Give the number of lines below that contain the word "blue", and nothing else.

□ □ □ □ □ □ □

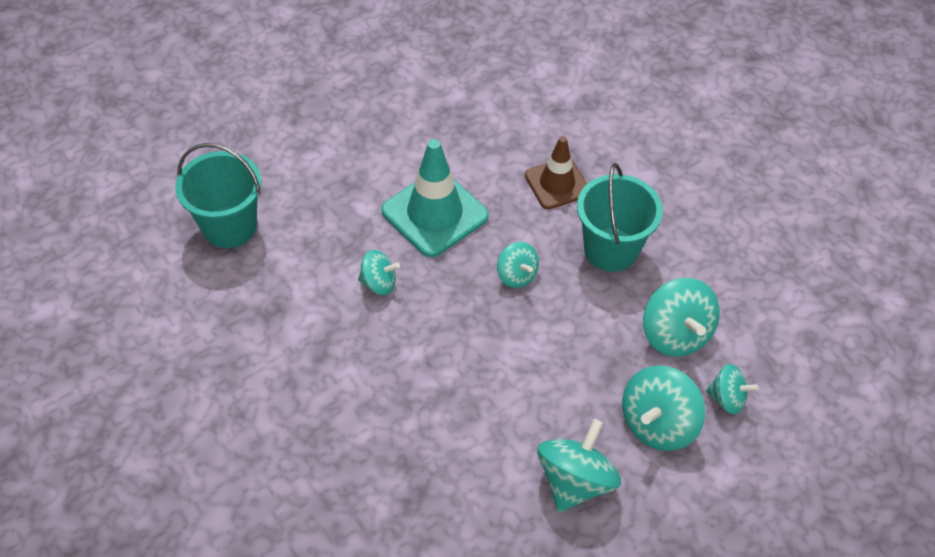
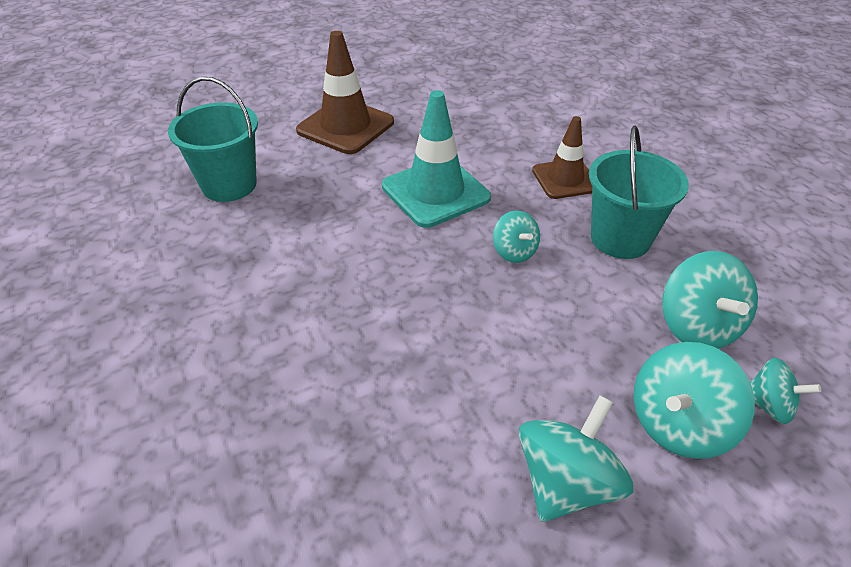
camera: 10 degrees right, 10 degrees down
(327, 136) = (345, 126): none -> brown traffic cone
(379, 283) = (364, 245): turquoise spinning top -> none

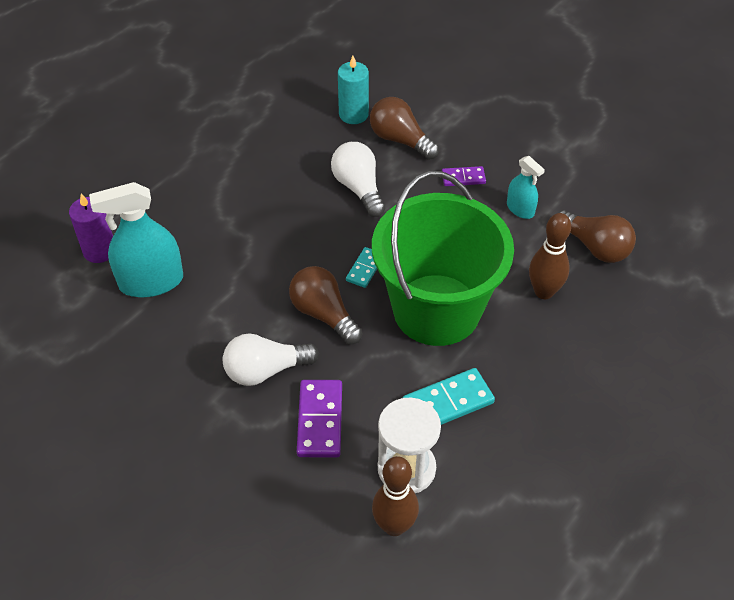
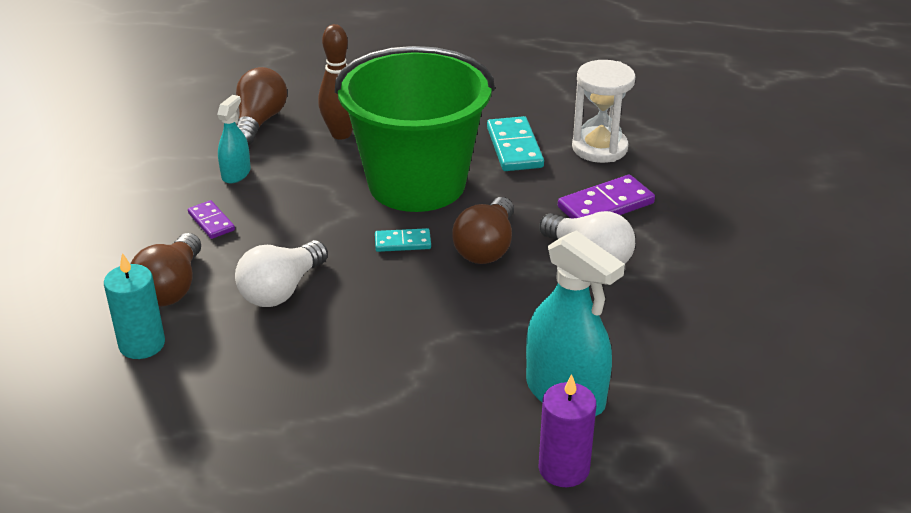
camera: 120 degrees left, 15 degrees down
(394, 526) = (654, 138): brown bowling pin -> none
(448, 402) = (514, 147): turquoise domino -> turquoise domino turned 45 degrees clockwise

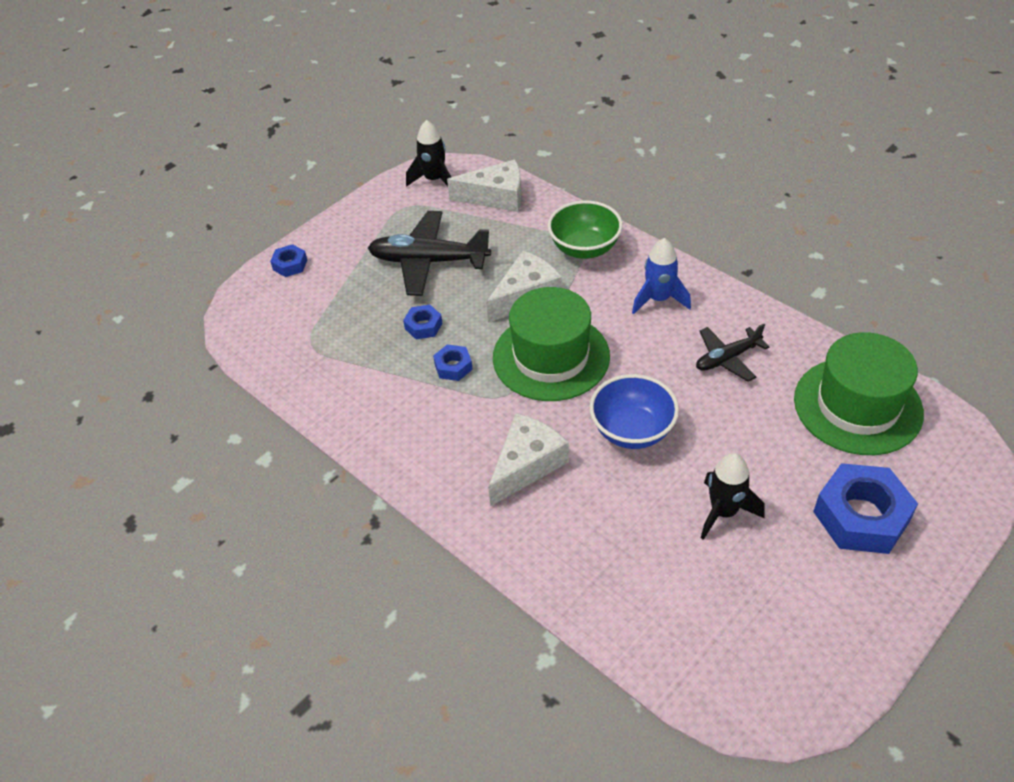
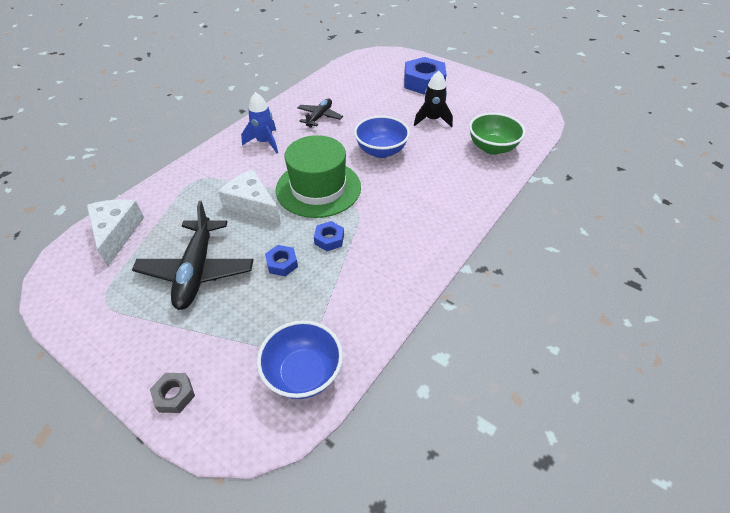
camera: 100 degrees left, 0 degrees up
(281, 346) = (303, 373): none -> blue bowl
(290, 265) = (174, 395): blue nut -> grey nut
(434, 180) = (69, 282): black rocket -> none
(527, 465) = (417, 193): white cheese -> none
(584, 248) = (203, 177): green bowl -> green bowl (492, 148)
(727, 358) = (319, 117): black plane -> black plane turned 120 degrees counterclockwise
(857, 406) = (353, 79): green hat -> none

□ □ □ □ □ □ □

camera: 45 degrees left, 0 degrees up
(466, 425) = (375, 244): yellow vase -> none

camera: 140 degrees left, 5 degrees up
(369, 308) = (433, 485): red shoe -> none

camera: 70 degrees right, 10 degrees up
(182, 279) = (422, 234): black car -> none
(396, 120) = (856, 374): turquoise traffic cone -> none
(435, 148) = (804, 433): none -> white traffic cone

□ □ □ □ □ □ □

- _SOLUTION TO THE EXERCISE_
2